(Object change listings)
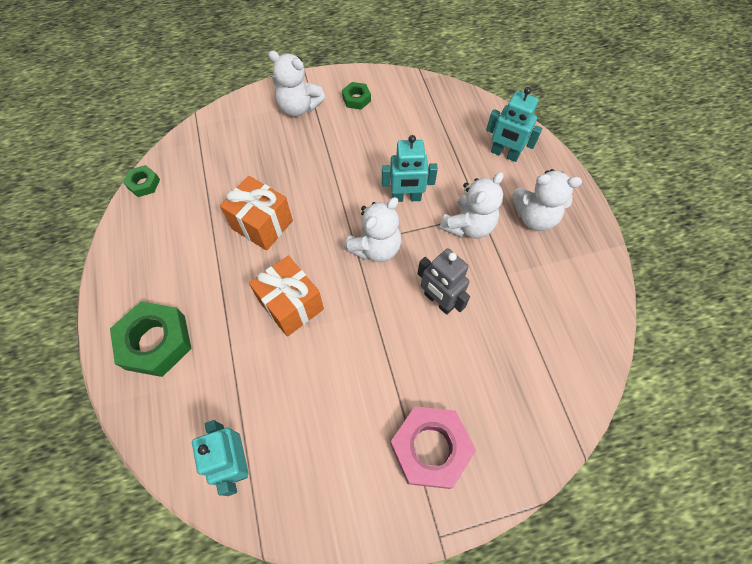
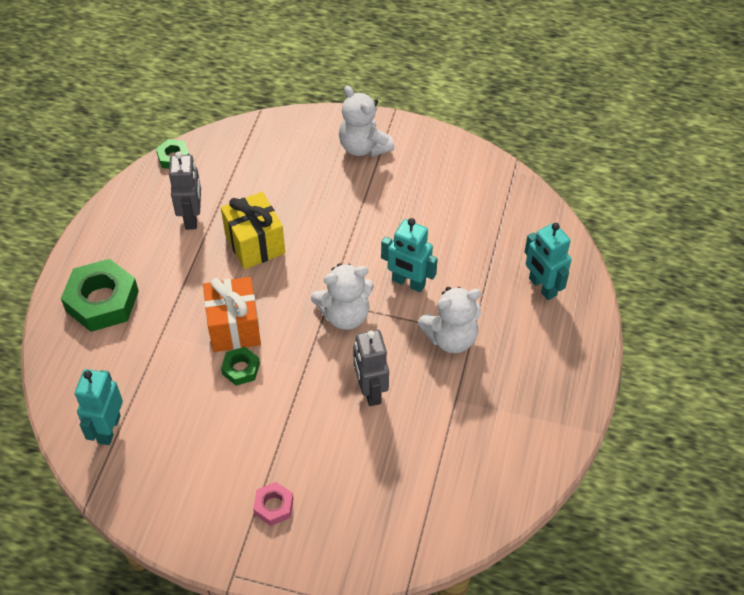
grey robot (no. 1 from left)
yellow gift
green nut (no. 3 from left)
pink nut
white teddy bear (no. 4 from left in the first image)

* [ACTIVITY] Each entry above must be repeated word for word, minus its images.

* [COMPLETED EXERCISE]
grey robot (no. 1 from left)
yellow gift
green nut (no. 3 from left)
pink nut
white teddy bear (no. 4 from left in the first image)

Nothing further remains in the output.